Records for this exercise:
--

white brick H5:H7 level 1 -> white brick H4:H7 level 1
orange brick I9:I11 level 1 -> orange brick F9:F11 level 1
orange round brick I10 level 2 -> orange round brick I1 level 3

--

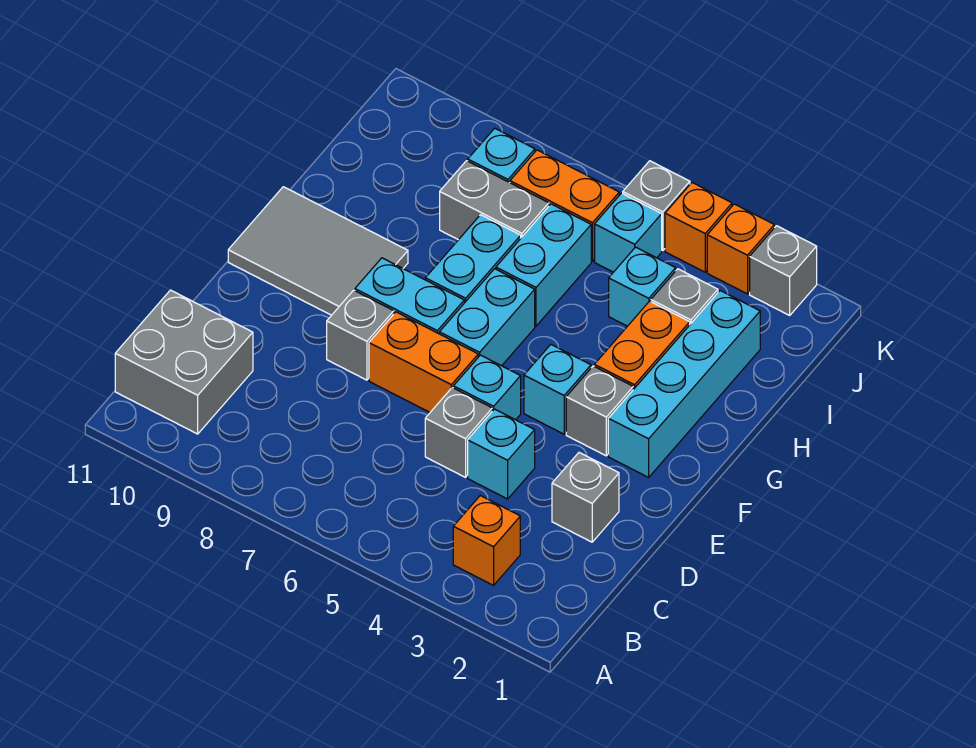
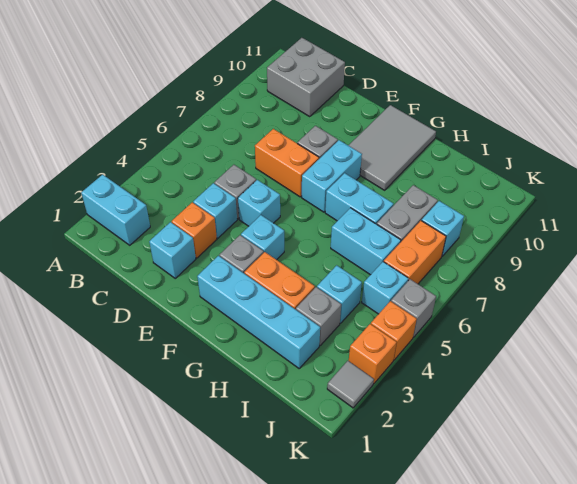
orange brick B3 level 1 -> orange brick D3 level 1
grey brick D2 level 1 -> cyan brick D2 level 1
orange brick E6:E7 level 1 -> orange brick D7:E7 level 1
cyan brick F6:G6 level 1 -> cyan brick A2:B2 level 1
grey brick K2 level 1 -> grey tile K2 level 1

--

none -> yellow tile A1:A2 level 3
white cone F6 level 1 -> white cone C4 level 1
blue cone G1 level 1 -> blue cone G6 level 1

--

Work order:
Produce a word-for-word copy of everything above from the line holding "orange brick E6:E7" down to the line holding "grey brick K2 level 1 -> grey tile K2 level 1", with both of those lines kept.

Problem solution:
orange brick E6:E7 level 1 -> orange brick D7:E7 level 1
cyan brick F6:G6 level 1 -> cyan brick A2:B2 level 1
grey brick K2 level 1 -> grey tile K2 level 1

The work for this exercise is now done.